WHAT THE EXERCISE ASKS:
Filter the listing below, keeping every line that holds "none".

══════════

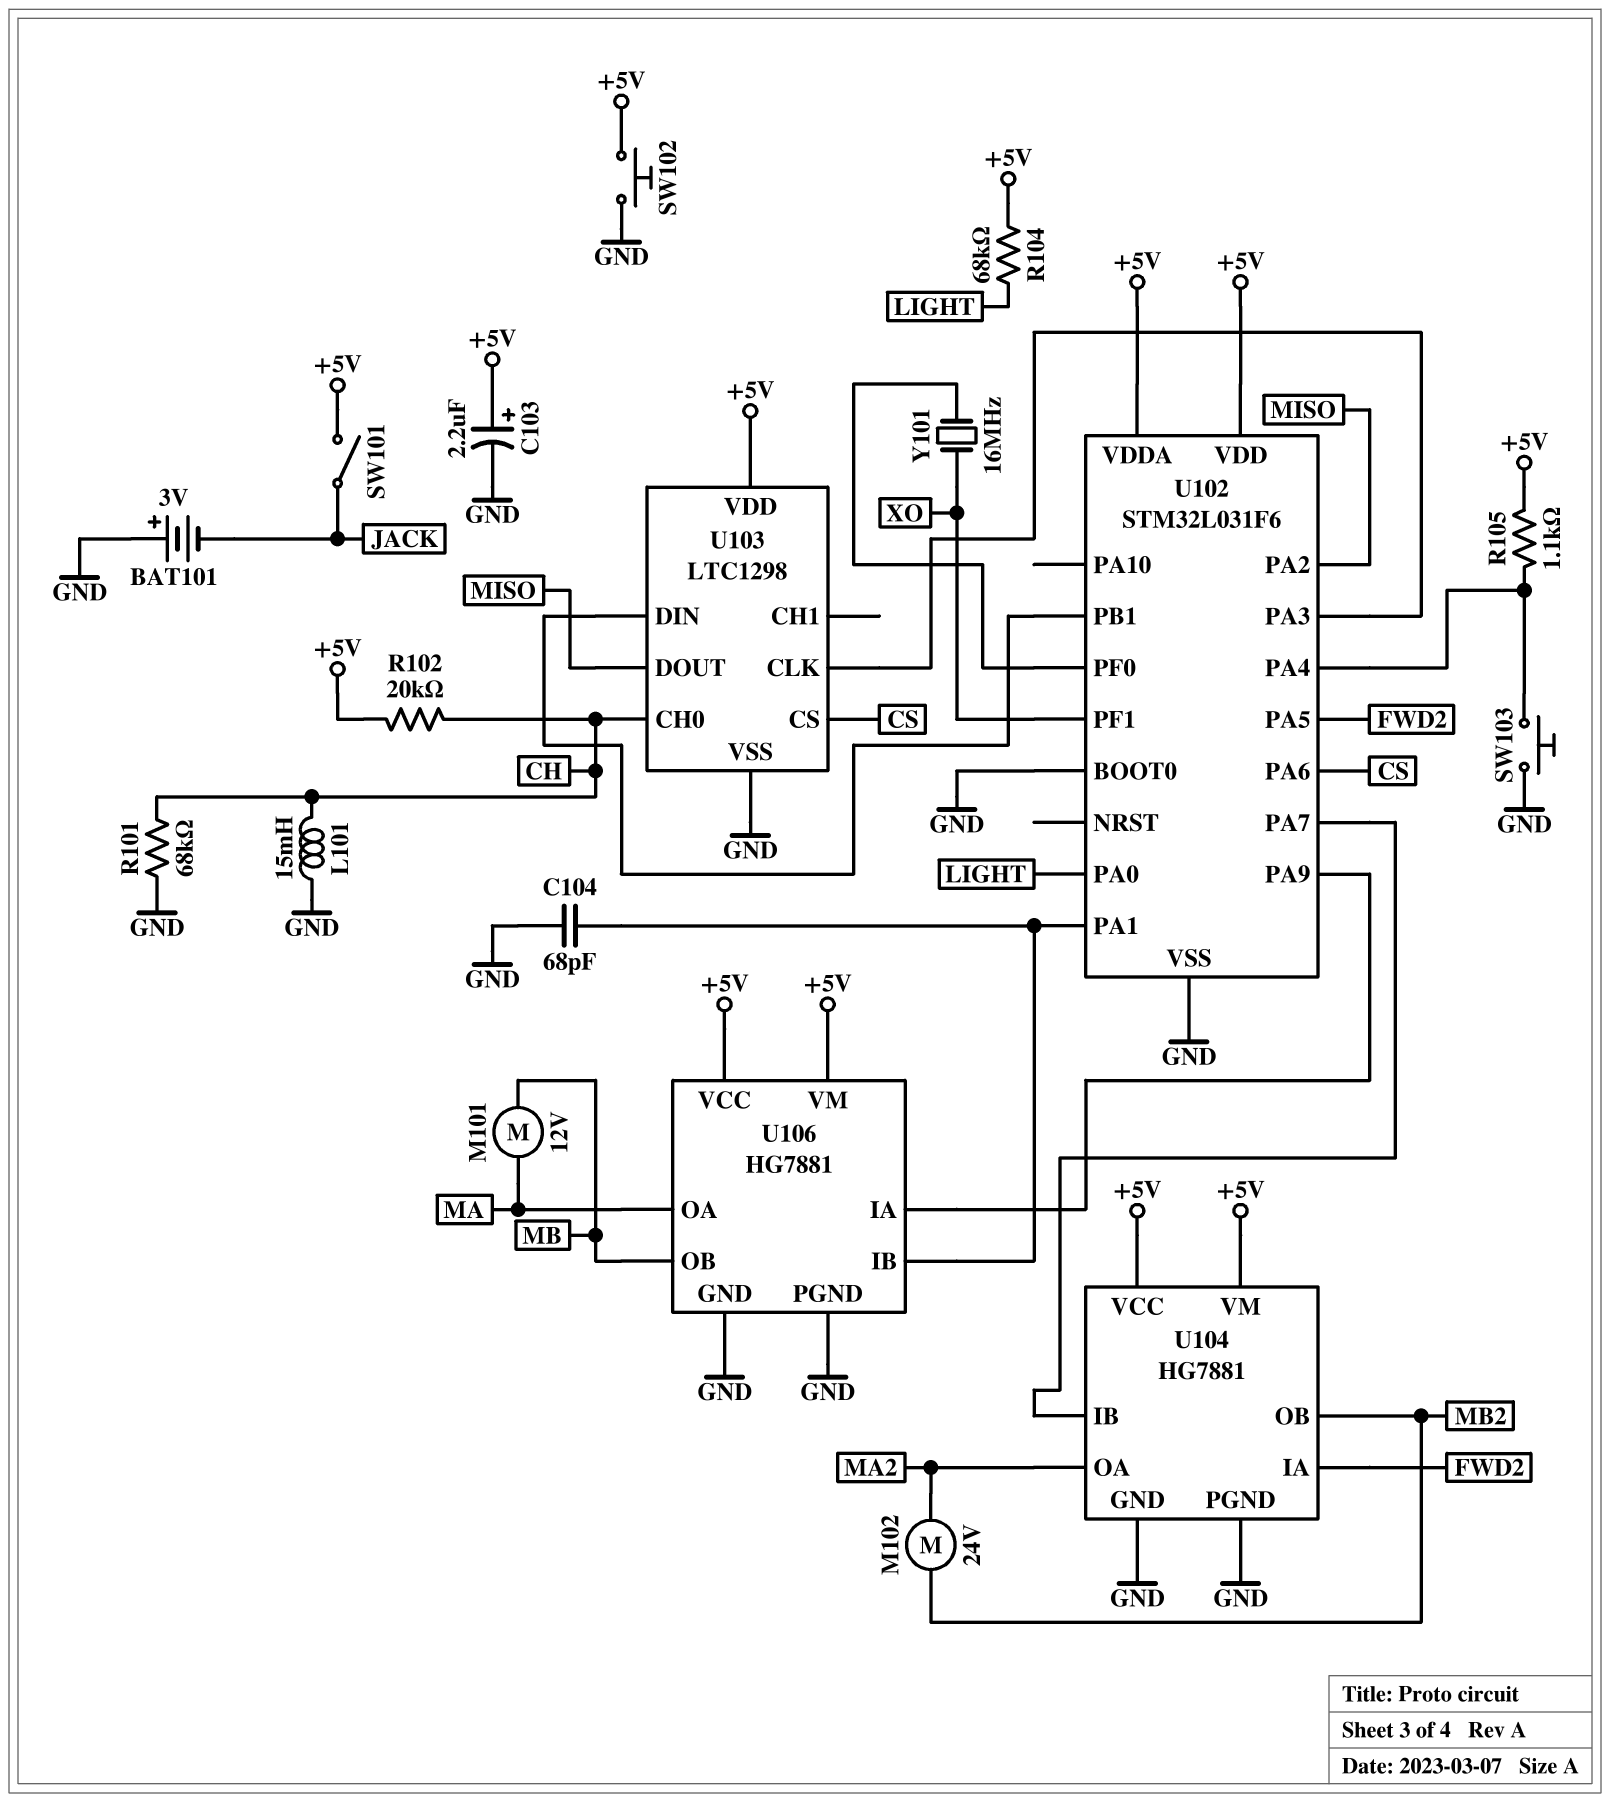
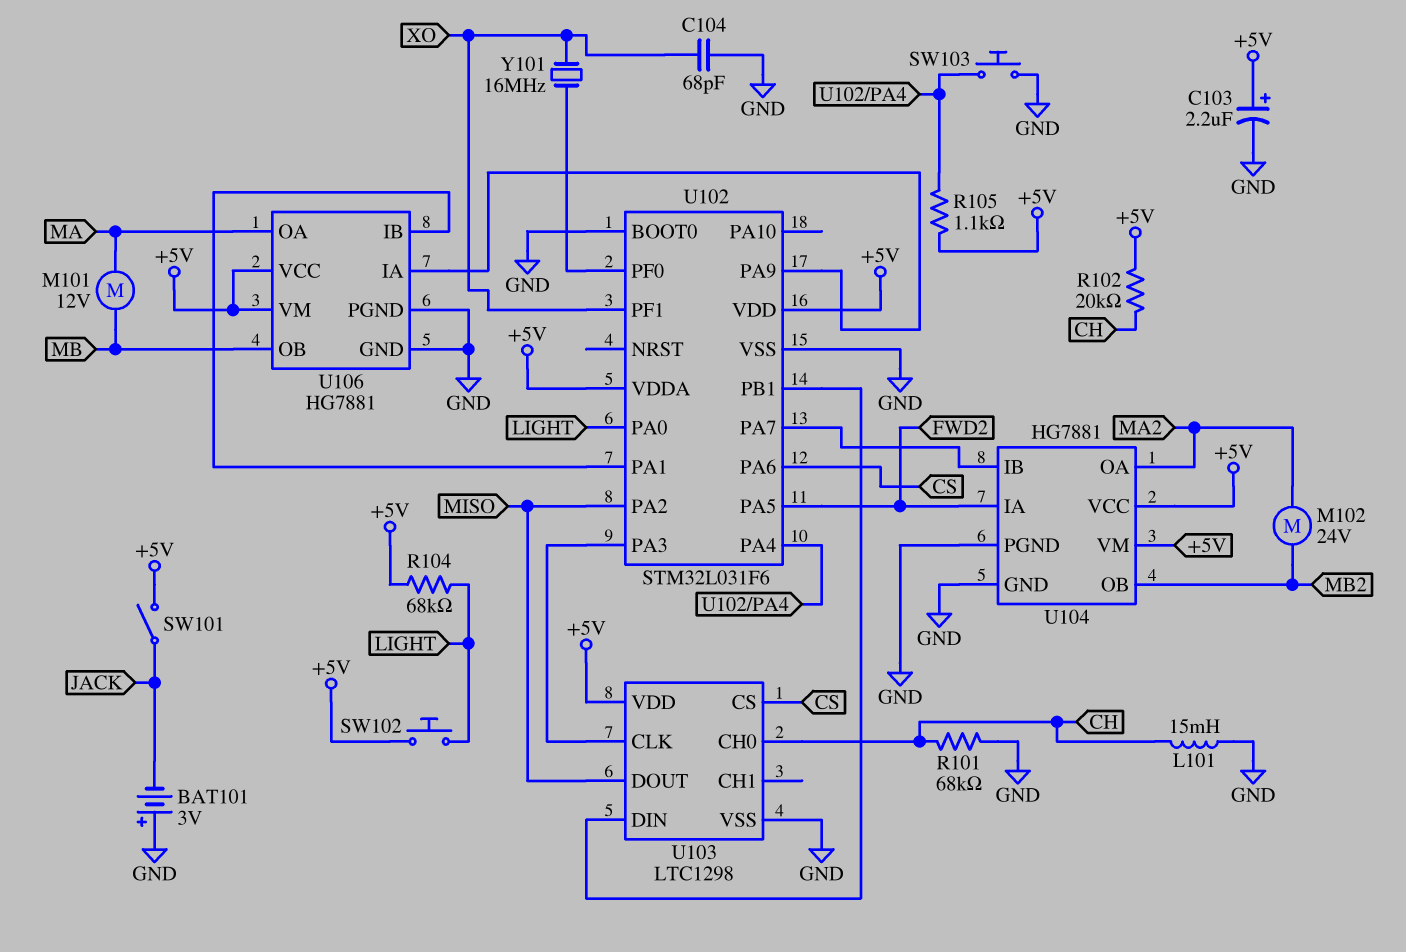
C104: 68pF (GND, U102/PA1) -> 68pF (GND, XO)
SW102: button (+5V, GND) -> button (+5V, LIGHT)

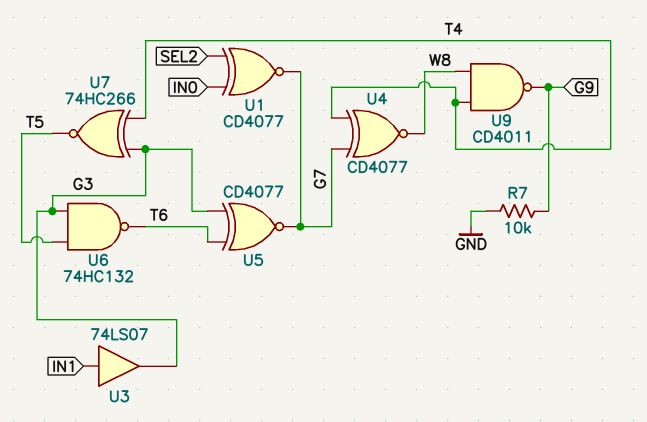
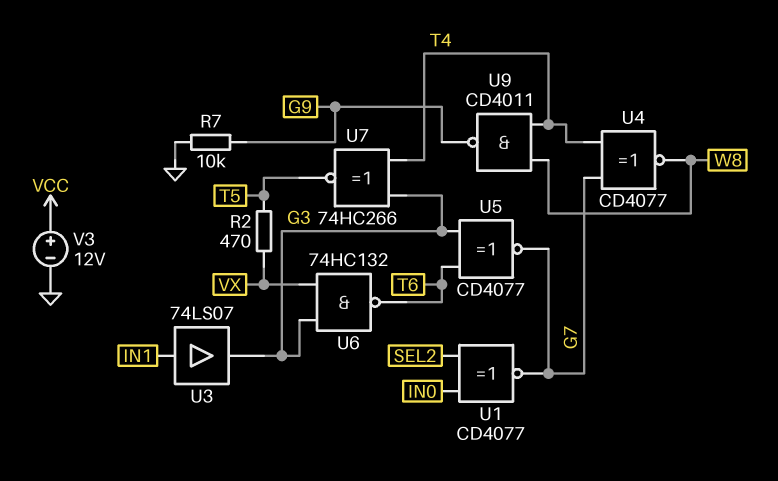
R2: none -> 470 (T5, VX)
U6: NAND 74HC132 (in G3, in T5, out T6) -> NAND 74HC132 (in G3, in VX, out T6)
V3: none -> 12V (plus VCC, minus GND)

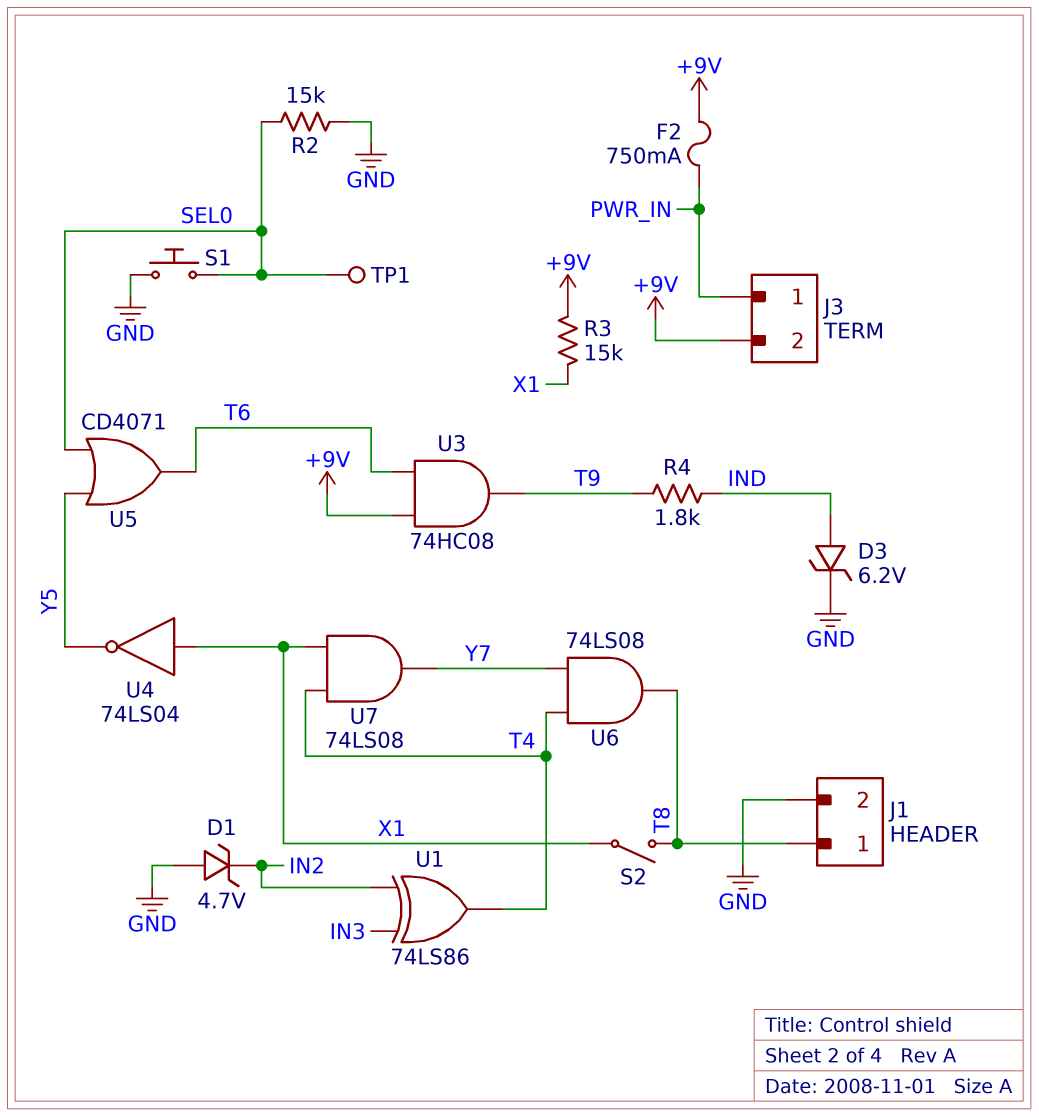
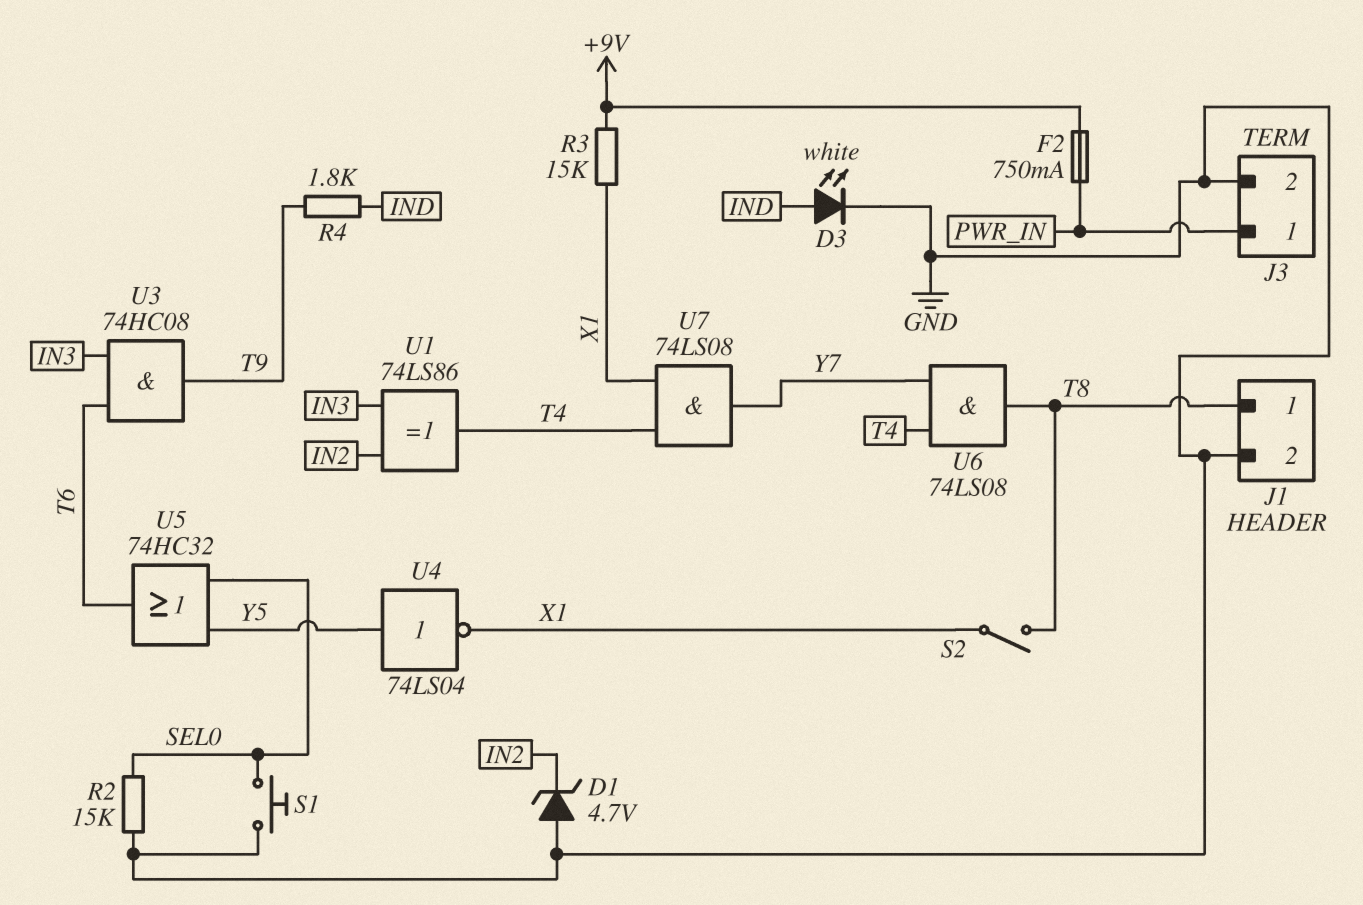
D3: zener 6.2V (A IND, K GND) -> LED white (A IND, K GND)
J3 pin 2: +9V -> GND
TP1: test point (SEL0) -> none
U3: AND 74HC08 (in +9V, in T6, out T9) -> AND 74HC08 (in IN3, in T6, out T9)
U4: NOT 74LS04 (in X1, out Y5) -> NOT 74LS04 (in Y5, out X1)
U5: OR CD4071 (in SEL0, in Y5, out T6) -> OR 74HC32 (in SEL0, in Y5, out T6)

══════════

ANSWER:
R2: none -> 470 (T5, VX)
V3: none -> 12V (plus VCC, minus GND)
TP1: test point (SEL0) -> none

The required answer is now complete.